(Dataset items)
>>>

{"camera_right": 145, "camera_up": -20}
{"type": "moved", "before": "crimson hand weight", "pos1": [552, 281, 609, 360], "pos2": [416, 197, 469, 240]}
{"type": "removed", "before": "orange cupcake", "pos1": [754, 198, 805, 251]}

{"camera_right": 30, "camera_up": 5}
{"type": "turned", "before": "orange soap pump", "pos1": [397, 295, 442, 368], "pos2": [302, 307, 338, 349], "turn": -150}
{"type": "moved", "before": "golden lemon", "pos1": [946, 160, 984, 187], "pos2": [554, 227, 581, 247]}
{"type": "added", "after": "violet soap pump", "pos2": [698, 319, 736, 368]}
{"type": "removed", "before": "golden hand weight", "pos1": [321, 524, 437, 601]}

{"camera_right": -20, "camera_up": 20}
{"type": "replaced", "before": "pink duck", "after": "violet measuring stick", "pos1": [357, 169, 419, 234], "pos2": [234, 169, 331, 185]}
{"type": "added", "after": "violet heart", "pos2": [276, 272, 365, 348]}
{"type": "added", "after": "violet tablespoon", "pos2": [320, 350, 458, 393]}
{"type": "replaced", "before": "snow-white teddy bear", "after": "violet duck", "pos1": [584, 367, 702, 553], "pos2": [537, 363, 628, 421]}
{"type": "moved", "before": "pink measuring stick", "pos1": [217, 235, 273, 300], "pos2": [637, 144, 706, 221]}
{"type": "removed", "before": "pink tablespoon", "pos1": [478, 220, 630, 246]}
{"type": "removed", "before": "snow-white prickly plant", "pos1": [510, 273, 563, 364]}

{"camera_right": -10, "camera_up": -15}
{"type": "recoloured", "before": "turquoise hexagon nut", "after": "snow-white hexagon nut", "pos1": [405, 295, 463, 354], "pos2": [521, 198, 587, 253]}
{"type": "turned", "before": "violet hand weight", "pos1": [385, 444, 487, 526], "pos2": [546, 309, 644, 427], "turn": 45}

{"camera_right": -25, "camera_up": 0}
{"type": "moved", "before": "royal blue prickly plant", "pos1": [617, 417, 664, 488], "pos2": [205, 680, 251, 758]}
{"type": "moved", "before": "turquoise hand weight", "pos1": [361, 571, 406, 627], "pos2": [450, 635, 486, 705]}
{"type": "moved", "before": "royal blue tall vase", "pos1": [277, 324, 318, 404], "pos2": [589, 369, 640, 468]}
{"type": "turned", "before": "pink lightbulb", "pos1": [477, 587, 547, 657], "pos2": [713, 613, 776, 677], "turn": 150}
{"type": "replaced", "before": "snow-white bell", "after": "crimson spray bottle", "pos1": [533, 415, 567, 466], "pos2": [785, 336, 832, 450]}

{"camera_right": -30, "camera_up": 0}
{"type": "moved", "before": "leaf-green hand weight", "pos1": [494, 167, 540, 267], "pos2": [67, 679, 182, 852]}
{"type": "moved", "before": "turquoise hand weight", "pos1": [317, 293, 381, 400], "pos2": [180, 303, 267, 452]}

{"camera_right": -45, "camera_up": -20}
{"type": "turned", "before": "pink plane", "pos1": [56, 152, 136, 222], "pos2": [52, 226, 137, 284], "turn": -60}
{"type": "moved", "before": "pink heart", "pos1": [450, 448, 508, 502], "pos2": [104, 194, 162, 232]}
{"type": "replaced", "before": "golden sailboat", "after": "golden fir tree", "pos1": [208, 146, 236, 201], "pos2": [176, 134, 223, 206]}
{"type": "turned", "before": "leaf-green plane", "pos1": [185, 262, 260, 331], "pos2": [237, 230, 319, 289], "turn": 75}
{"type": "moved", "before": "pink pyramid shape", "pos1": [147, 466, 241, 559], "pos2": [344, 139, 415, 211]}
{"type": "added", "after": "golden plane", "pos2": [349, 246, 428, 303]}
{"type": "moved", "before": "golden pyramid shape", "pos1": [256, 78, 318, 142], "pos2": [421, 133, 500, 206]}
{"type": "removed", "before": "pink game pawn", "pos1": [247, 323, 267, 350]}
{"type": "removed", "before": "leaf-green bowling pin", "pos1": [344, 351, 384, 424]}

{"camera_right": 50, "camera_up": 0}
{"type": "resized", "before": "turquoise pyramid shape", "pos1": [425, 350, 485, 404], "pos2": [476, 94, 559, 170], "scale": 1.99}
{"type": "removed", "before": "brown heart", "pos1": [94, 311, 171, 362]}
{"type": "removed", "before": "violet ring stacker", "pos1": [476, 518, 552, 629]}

<<<

__Task instructions__
Each entry must be output exactly as it was written.

__Exercise response__
{"camera_right": 145, "camera_up": -20}
{"type": "moved", "before": "crimson hand weight", "pos1": [552, 281, 609, 360], "pos2": [416, 197, 469, 240]}
{"type": "removed", "before": "orange cupcake", "pos1": [754, 198, 805, 251]}

{"camera_right": 30, "camera_up": 5}
{"type": "turned", "before": "orange soap pump", "pos1": [397, 295, 442, 368], "pos2": [302, 307, 338, 349], "turn": -150}
{"type": "moved", "before": "golden lemon", "pos1": [946, 160, 984, 187], "pos2": [554, 227, 581, 247]}
{"type": "added", "after": "violet soap pump", "pos2": [698, 319, 736, 368]}
{"type": "removed", "before": "golden hand weight", "pos1": [321, 524, 437, 601]}

{"camera_right": -20, "camera_up": 20}
{"type": "replaced", "before": "pink duck", "after": "violet measuring stick", "pos1": [357, 169, 419, 234], "pos2": [234, 169, 331, 185]}
{"type": "added", "after": "violet heart", "pos2": [276, 272, 365, 348]}
{"type": "added", "after": "violet tablespoon", "pos2": [320, 350, 458, 393]}
{"type": "replaced", "before": "snow-white teddy bear", "after": "violet duck", "pos1": [584, 367, 702, 553], "pos2": [537, 363, 628, 421]}
{"type": "moved", "before": "pink measuring stick", "pos1": [217, 235, 273, 300], "pos2": [637, 144, 706, 221]}
{"type": "removed", "before": "pink tablespoon", "pos1": [478, 220, 630, 246]}
{"type": "removed", "before": "snow-white prickly plant", "pos1": [510, 273, 563, 364]}

{"camera_right": -10, "camera_up": -15}
{"type": "recoloured", "before": "turquoise hexagon nut", "after": "snow-white hexagon nut", "pos1": [405, 295, 463, 354], "pos2": [521, 198, 587, 253]}
{"type": "turned", "before": "violet hand weight", "pos1": [385, 444, 487, 526], "pos2": [546, 309, 644, 427], "turn": 45}

{"camera_right": -25, "camera_up": 0}
{"type": "moved", "before": "royal blue prickly plant", "pos1": [617, 417, 664, 488], "pos2": [205, 680, 251, 758]}
{"type": "moved", "before": "turquoise hand weight", "pos1": [361, 571, 406, 627], "pos2": [450, 635, 486, 705]}
{"type": "moved", "before": "royal blue tall vase", "pos1": [277, 324, 318, 404], "pos2": [589, 369, 640, 468]}
{"type": "turned", "before": "pink lightbulb", "pos1": [477, 587, 547, 657], "pos2": [713, 613, 776, 677], "turn": 150}
{"type": "replaced", "before": "snow-white bell", "after": "crimson spray bottle", "pos1": [533, 415, 567, 466], "pos2": [785, 336, 832, 450]}

{"camera_right": -30, "camera_up": 0}
{"type": "moved", "before": "leaf-green hand weight", "pos1": [494, 167, 540, 267], "pos2": [67, 679, 182, 852]}
{"type": "moved", "before": "turquoise hand weight", "pos1": [317, 293, 381, 400], "pos2": [180, 303, 267, 452]}

{"camera_right": -45, "camera_up": -20}
{"type": "turned", "before": "pink plane", "pos1": [56, 152, 136, 222], "pos2": [52, 226, 137, 284], "turn": -60}
{"type": "moved", "before": "pink heart", "pos1": [450, 448, 508, 502], "pos2": [104, 194, 162, 232]}
{"type": "replaced", "before": "golden sailboat", "after": "golden fir tree", "pos1": [208, 146, 236, 201], "pos2": [176, 134, 223, 206]}
{"type": "turned", "before": "leaf-green plane", "pos1": [185, 262, 260, 331], "pos2": [237, 230, 319, 289], "turn": 75}
{"type": "moved", "before": "pink pyramid shape", "pos1": [147, 466, 241, 559], "pos2": [344, 139, 415, 211]}
{"type": "added", "after": "golden plane", "pos2": [349, 246, 428, 303]}
{"type": "moved", "before": "golden pyramid shape", "pos1": [256, 78, 318, 142], "pos2": [421, 133, 500, 206]}
{"type": "removed", "before": "pink game pawn", "pos1": [247, 323, 267, 350]}
{"type": "removed", "before": "leaf-green bowling pin", "pos1": [344, 351, 384, 424]}

{"camera_right": 50, "camera_up": 0}
{"type": "resized", "before": "turquoise pyramid shape", "pos1": [425, 350, 485, 404], "pos2": [476, 94, 559, 170], "scale": 1.99}
{"type": "removed", "before": "brown heart", "pos1": [94, 311, 171, 362]}
{"type": "removed", "before": "violet ring stacker", "pos1": [476, 518, 552, 629]}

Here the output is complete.